AIM OF THE EXERCISE ::
A faithful copy is needed of the lines below from the one with "none -> blue 2x4 slope [293,99,431,230]" up to and including the one with "none -> blue 1x1 cone [520,258,557,314]"; set it down with no pictures and no other lines.

Spatial object tracking data ::
==========
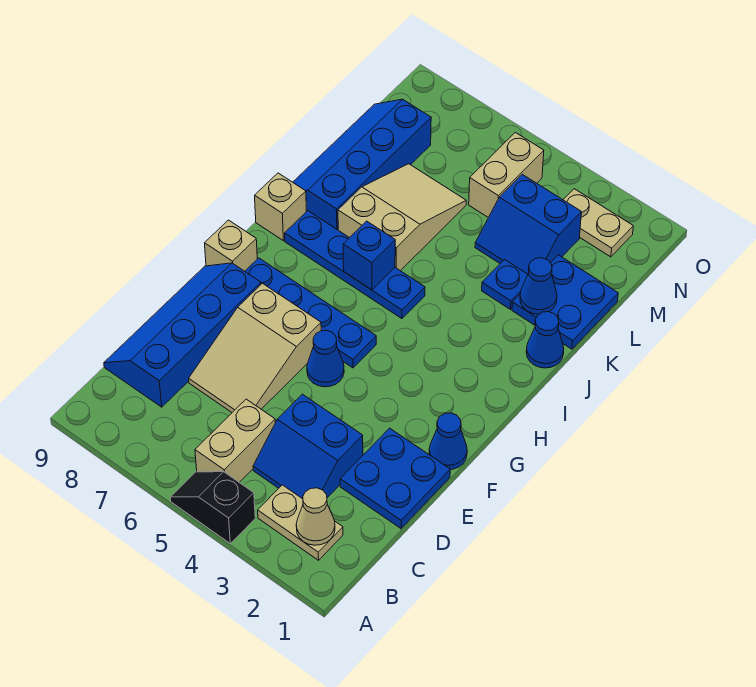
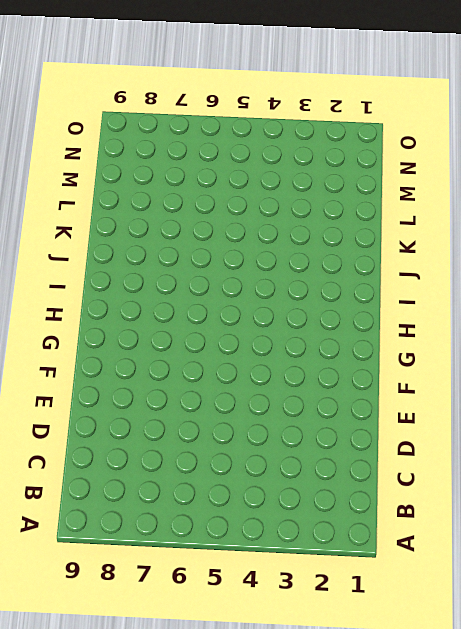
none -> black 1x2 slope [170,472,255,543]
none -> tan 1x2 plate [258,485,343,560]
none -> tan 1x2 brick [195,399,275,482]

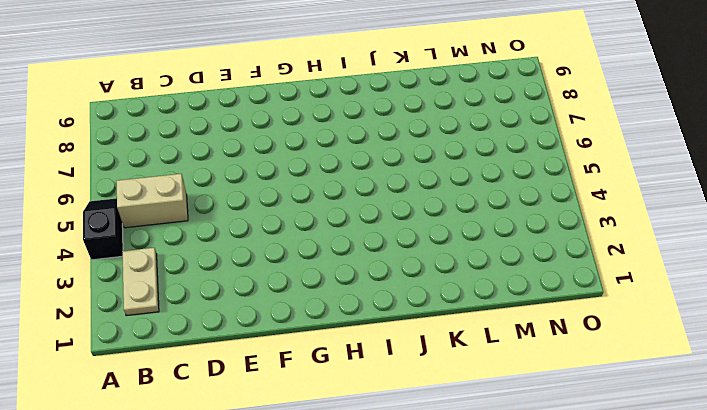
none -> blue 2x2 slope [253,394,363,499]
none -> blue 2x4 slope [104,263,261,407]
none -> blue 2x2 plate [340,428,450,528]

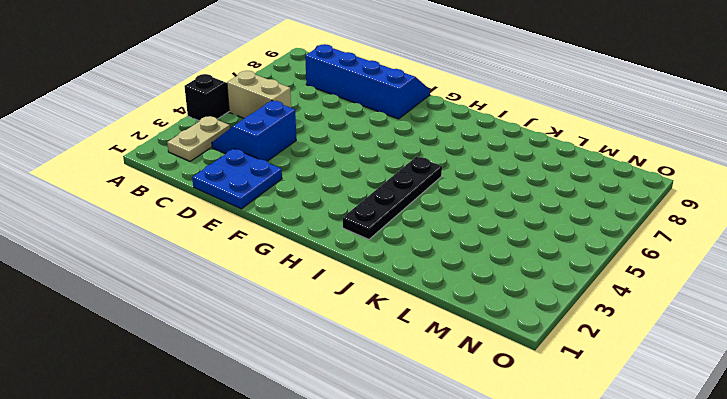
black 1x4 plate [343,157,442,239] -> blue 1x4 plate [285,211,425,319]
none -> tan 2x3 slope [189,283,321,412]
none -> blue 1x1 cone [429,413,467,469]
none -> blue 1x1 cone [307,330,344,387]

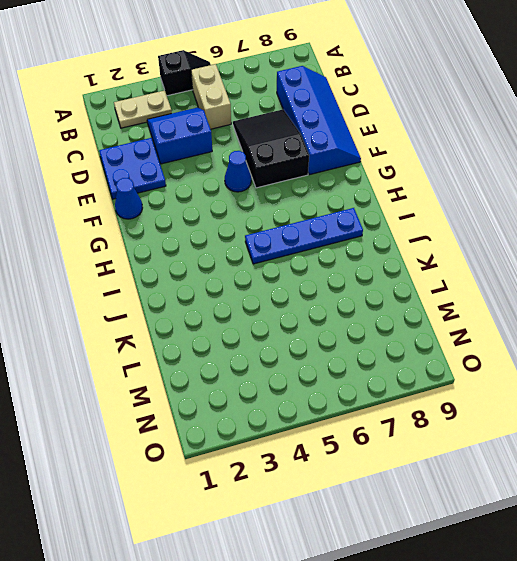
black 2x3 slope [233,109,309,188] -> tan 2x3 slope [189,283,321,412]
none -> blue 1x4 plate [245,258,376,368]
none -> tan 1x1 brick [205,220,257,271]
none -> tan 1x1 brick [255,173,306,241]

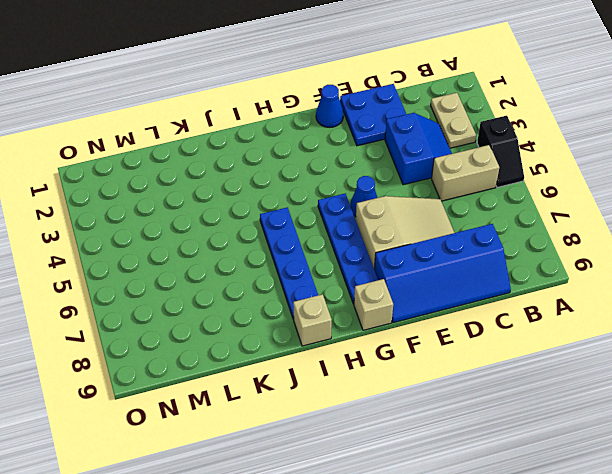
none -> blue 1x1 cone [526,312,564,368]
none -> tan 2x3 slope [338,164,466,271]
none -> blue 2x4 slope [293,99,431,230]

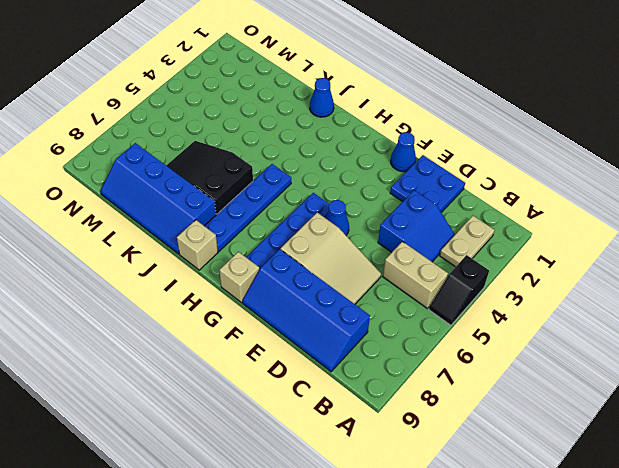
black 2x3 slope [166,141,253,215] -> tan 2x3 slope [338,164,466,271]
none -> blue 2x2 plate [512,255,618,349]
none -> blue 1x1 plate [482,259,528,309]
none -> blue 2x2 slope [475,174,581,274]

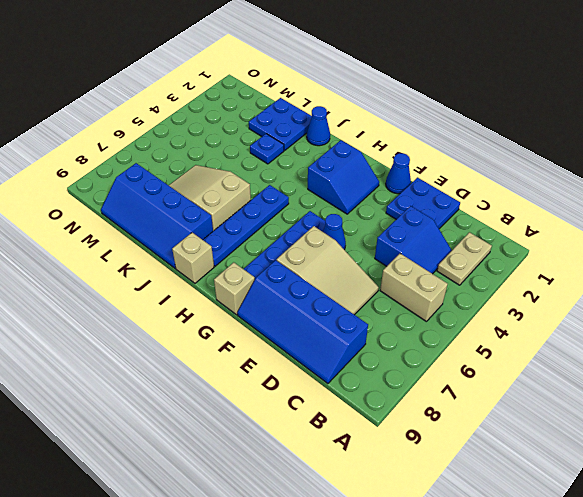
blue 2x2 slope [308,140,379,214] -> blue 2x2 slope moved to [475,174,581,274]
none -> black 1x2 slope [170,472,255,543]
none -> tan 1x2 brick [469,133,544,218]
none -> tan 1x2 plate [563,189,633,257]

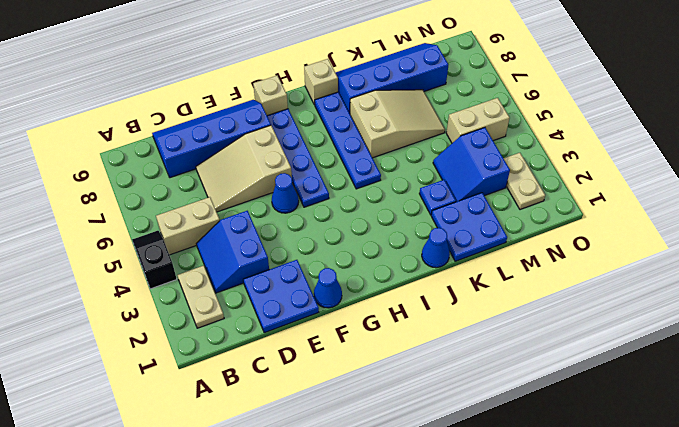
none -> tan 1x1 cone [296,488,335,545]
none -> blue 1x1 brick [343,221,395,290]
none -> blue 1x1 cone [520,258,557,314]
==========
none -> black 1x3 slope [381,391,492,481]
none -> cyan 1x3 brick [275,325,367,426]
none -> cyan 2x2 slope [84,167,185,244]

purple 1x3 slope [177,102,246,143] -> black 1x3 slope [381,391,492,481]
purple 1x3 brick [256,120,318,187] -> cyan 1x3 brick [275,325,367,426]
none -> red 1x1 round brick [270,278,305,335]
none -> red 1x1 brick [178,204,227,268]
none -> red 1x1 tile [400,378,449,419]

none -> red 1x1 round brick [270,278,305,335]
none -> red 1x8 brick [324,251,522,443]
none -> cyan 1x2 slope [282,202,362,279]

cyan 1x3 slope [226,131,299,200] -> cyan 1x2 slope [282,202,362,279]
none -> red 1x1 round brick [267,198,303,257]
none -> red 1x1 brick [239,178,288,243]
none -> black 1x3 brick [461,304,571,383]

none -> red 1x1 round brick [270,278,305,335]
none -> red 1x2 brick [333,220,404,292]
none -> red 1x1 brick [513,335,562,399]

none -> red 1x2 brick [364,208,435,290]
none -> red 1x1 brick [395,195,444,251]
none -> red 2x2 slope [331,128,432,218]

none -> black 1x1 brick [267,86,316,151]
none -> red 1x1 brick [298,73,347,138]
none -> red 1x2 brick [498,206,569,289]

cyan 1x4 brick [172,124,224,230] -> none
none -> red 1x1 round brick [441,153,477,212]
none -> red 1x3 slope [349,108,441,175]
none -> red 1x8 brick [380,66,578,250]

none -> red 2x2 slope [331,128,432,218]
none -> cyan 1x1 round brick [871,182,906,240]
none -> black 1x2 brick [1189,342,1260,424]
==========
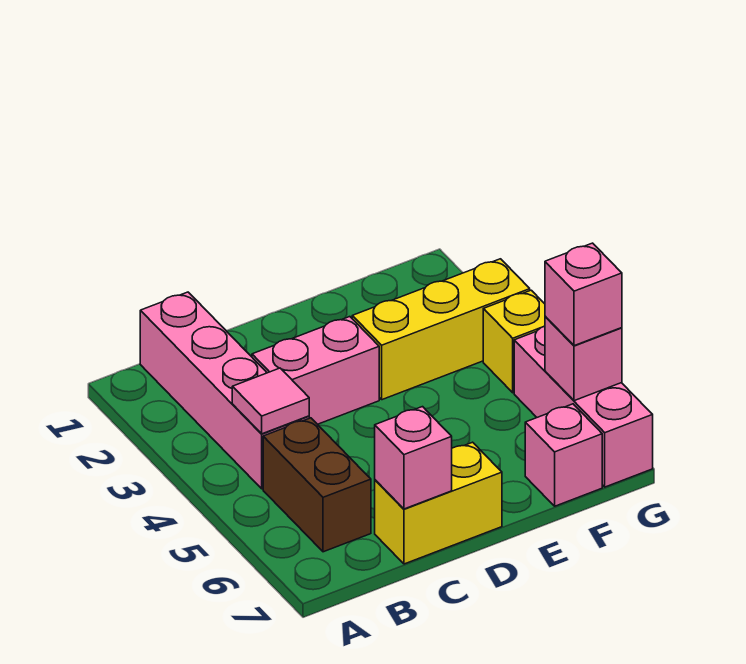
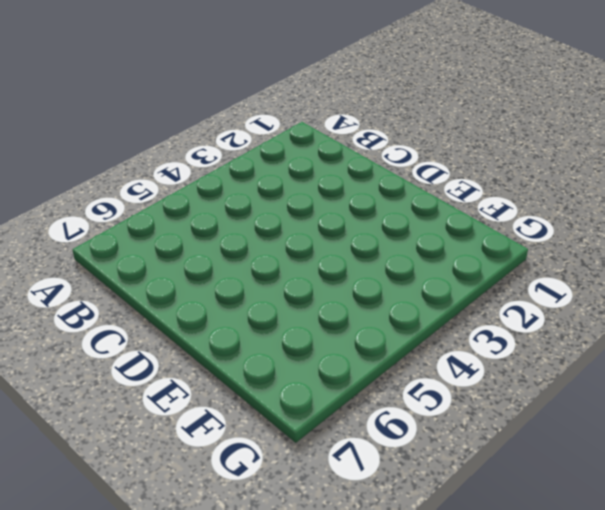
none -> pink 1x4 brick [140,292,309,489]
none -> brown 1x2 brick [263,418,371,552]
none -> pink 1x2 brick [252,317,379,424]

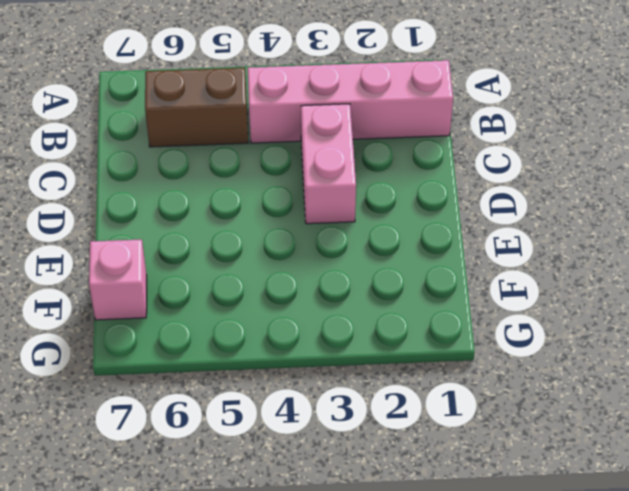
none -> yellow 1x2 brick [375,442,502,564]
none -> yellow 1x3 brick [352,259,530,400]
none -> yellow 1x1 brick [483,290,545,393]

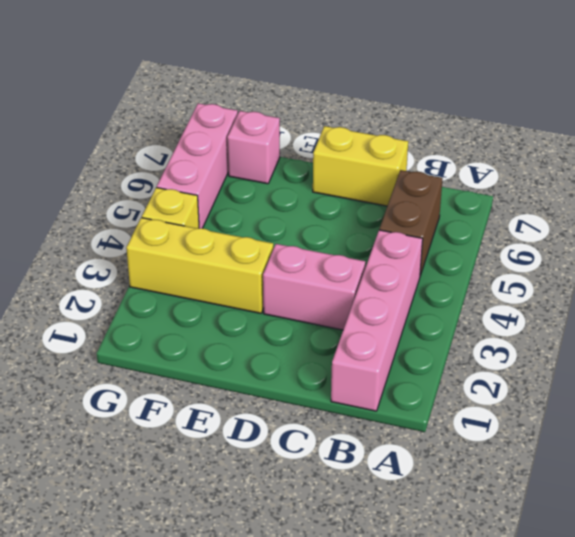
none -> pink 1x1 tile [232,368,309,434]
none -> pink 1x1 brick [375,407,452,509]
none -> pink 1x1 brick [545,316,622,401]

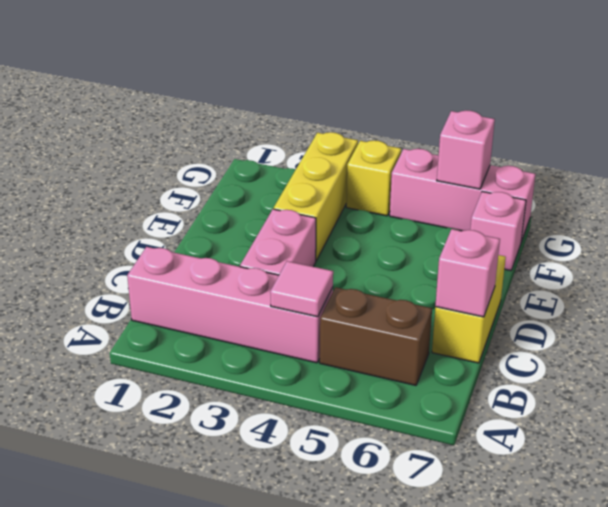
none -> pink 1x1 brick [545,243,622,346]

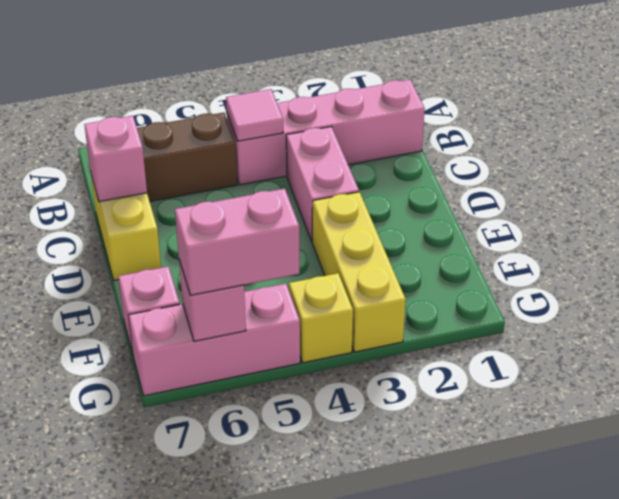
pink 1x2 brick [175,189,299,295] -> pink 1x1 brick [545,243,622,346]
==========
ANSWER BOX ::
none -> blue 2x4 slope [293,99,431,230]

black 2x3 slope [166,141,253,215] -> tan 2x3 slope [338,164,466,271]
none -> blue 2x2 plate [512,255,618,349]
none -> blue 1x1 plate [482,259,528,309]
none -> blue 2x2 slope [475,174,581,274]

blue 2x2 slope [308,140,379,214] -> blue 2x2 slope moved to [475,174,581,274]
none -> black 1x2 slope [170,472,255,543]
none -> tan 1x2 brick [469,133,544,218]
none -> tan 1x2 plate [563,189,633,257]

none -> tan 1x1 cone [296,488,335,545]
none -> blue 1x1 brick [343,221,395,290]
none -> blue 1x1 cone [520,258,557,314]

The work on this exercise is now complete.